Modification records:
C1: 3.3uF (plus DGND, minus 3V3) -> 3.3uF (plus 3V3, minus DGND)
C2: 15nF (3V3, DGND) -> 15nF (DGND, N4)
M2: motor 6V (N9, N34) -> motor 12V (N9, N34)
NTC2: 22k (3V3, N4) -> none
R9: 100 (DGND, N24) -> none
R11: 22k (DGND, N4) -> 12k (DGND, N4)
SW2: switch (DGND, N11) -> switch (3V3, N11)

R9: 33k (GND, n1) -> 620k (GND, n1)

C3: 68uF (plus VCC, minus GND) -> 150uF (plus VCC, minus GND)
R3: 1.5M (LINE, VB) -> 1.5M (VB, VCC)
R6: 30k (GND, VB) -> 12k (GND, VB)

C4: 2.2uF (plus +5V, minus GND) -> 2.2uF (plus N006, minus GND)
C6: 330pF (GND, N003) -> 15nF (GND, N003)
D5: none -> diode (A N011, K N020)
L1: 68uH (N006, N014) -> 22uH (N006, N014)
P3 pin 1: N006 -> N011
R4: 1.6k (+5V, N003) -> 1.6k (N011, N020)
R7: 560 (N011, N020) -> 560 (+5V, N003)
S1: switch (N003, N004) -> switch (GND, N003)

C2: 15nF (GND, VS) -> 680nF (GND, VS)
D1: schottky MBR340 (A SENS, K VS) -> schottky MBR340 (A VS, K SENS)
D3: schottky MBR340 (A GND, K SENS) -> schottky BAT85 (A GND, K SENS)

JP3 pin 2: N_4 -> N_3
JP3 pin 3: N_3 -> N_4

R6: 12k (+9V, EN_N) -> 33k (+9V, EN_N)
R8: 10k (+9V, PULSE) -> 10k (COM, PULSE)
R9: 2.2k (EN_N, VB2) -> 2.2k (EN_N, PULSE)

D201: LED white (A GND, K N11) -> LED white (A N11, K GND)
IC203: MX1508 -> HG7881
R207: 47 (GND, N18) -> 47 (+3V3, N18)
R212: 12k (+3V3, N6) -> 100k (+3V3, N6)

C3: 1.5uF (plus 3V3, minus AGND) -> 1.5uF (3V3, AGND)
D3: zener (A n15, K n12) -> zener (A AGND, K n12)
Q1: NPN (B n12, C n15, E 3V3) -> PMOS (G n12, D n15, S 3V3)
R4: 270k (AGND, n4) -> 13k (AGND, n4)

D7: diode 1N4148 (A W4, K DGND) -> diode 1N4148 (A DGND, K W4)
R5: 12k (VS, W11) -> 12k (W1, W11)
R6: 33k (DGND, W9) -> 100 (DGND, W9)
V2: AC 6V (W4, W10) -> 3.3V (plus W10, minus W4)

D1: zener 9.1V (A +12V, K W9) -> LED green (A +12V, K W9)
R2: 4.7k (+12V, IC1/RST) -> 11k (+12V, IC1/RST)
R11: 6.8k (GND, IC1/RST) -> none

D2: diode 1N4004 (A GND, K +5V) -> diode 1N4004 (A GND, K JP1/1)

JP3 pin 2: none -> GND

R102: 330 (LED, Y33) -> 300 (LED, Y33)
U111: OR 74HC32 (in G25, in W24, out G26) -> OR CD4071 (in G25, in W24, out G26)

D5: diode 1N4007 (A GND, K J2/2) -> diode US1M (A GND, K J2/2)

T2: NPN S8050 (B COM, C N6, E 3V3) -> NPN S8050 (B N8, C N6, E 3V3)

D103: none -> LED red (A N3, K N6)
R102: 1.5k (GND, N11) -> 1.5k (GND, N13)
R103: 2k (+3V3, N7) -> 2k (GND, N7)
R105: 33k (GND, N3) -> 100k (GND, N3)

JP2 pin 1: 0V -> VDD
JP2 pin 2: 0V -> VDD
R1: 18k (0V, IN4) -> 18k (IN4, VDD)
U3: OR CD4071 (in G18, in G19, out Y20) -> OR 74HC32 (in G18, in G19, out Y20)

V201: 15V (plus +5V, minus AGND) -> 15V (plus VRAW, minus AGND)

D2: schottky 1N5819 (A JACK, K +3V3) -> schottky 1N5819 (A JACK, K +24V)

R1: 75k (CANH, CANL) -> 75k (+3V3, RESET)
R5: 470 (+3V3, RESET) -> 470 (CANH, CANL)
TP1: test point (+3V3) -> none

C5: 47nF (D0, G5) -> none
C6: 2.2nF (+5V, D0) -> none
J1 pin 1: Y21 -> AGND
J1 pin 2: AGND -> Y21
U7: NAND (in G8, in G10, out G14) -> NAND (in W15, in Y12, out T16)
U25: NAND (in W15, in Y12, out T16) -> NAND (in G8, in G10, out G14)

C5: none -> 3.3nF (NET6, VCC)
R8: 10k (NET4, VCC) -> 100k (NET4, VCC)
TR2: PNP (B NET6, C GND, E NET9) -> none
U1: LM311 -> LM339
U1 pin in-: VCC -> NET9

#### Problem to work on
From the entries above, copy each line holding "AGND".

#### Exercise solution
C3: 1.5uF (plus 3V3, minus AGND) -> 1.5uF (3V3, AGND)
D3: zener (A n15, K n12) -> zener (A AGND, K n12)
R4: 270k (AGND, n4) -> 13k (AGND, n4)
V201: 15V (plus +5V, minus AGND) -> 15V (plus VRAW, minus AGND)
J1 pin 1: Y21 -> AGND
J1 pin 2: AGND -> Y21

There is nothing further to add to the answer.